DATA PROVIDED:
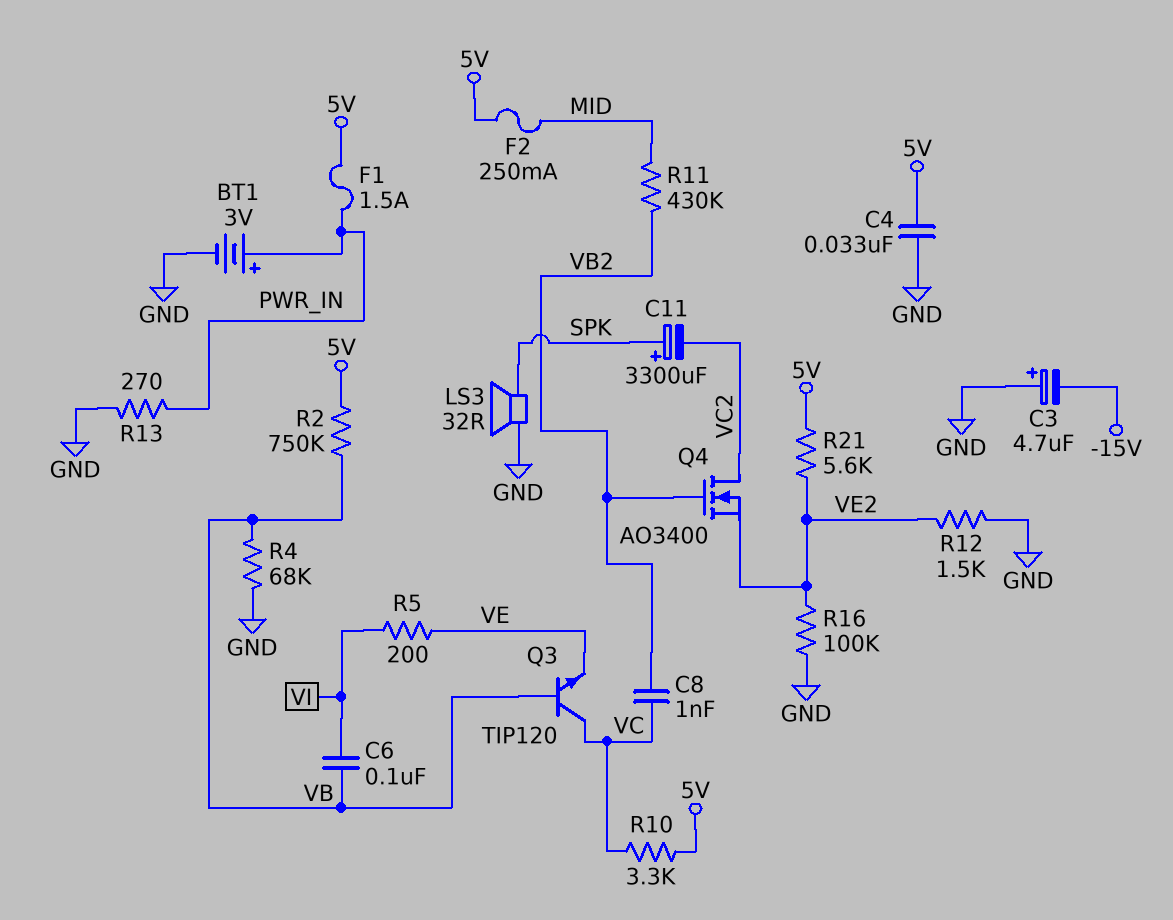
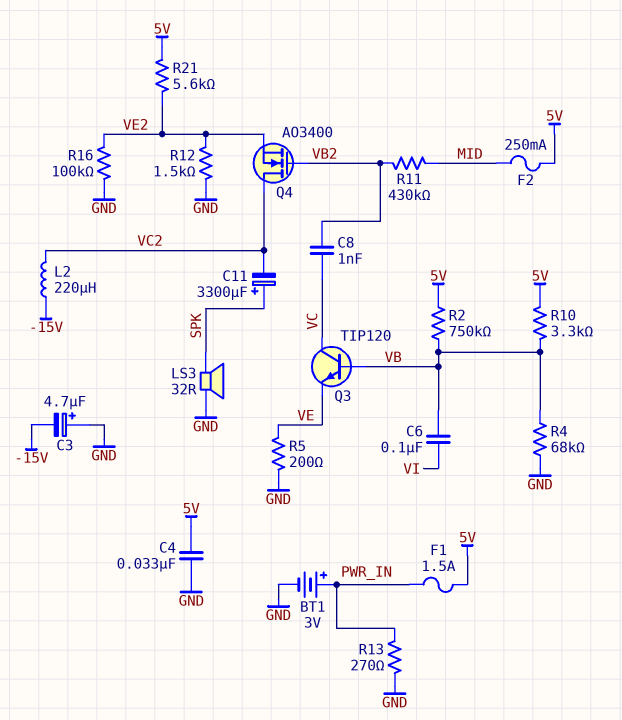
L2: none -> 220uH (-15V, VC2)
R5: 200 (VE, VI) -> 200 (GND, VE)
R10: 3.3k (5V, VC) -> 3.3k (5V, VB)

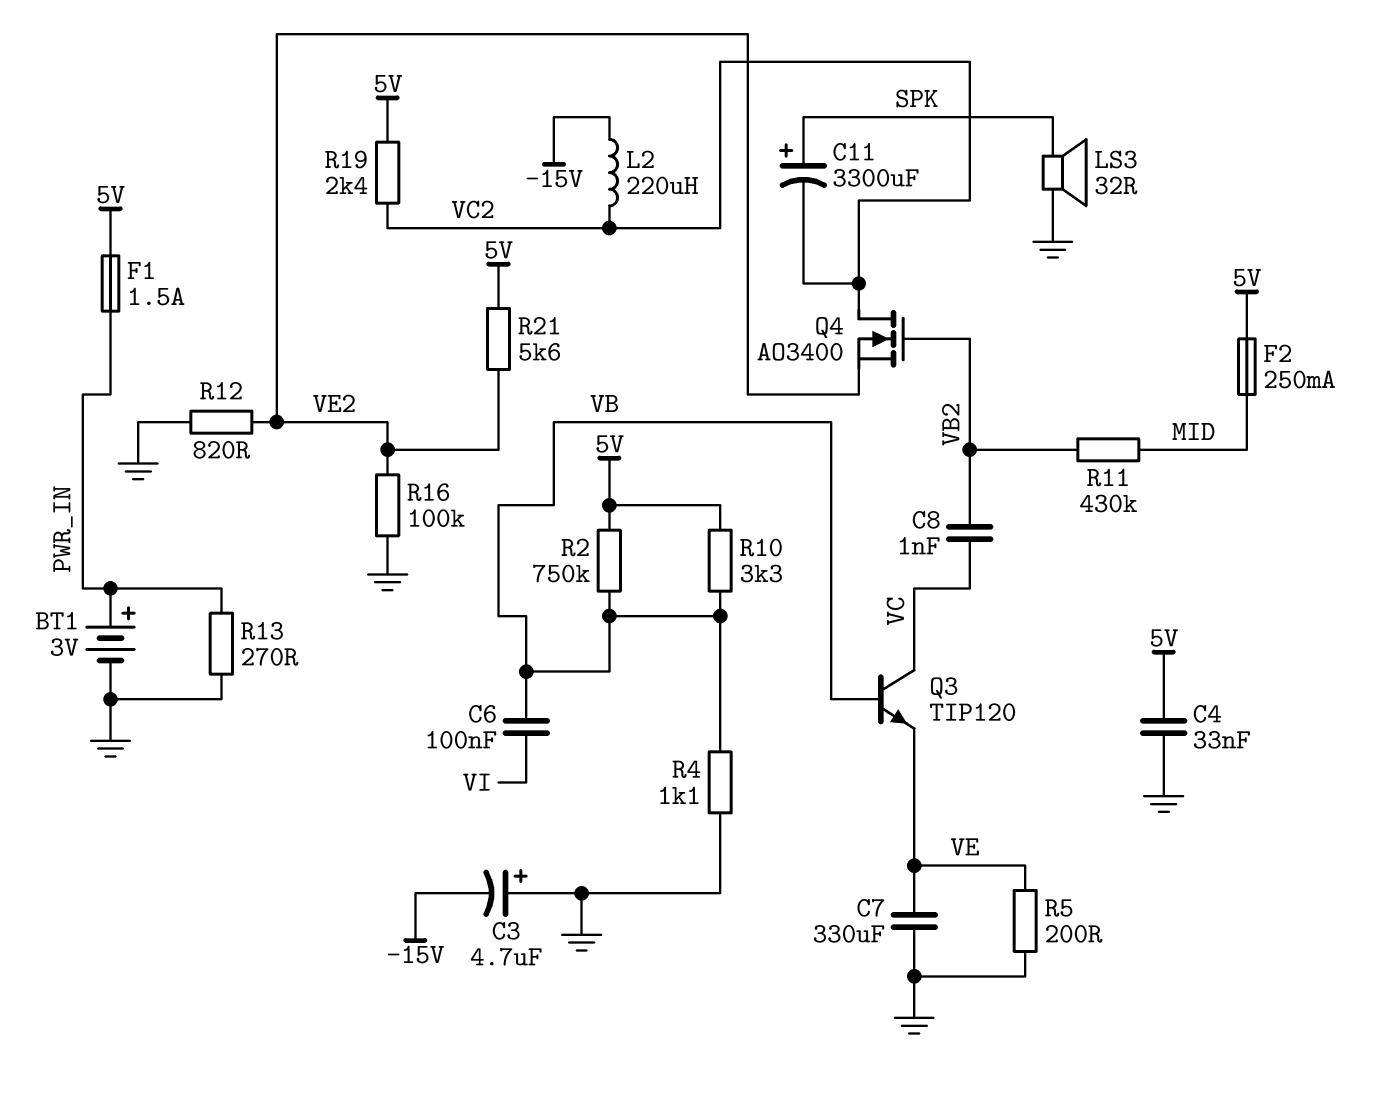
C7: none -> 330uF (GND, VE)
R4: 68k (GND, VB) -> 1.1k (GND, VB)
R12: 1.5k (GND, VE2) -> 820 (GND, VE2)
R19: none -> 2.4k (5V, VC2)

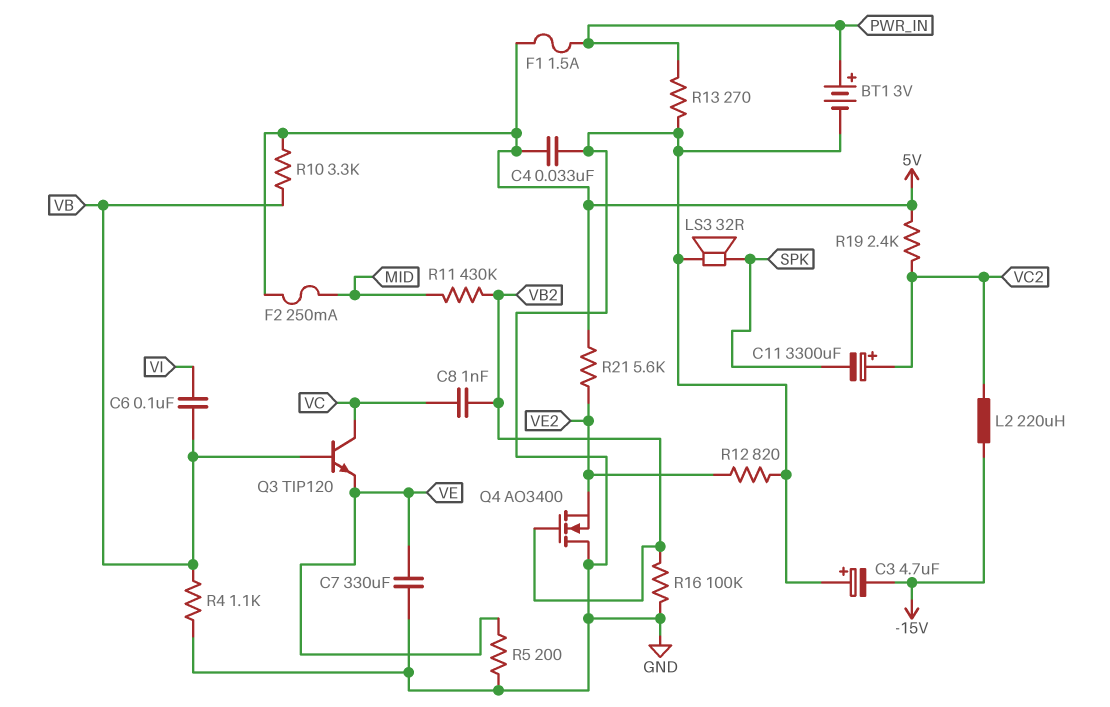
C11: 3300uF (plus SPK, minus VC2) -> 3300uF (plus VC2, minus SPK)
Q4: NMOS AO3400 (G VB2, D VC2, S VE2) -> NMOS AO3400 (G VB2, D GND, S VE2)
R2: 750k (5V, VB) -> none
R16: 100k (GND, VE2) -> 100k (GND, VB2)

ASSIGNMENT:
Nothing but the lines above, starting at the line that contains "R5: 200 (VE, VI) -> 200 (GND, VE)" and ending at the line that contains "Q4: NMOS AO3400", should be given again, exactly and without the pictures.

ANSWER SPACE:
R5: 200 (VE, VI) -> 200 (GND, VE)
R10: 3.3k (5V, VC) -> 3.3k (5V, VB)

C7: none -> 330uF (GND, VE)
R4: 68k (GND, VB) -> 1.1k (GND, VB)
R12: 1.5k (GND, VE2) -> 820 (GND, VE2)
R19: none -> 2.4k (5V, VC2)

C11: 3300uF (plus SPK, minus VC2) -> 3300uF (plus VC2, minus SPK)
Q4: NMOS AO3400 (G VB2, D VC2, S VE2) -> NMOS AO3400 (G VB2, D GND, S VE2)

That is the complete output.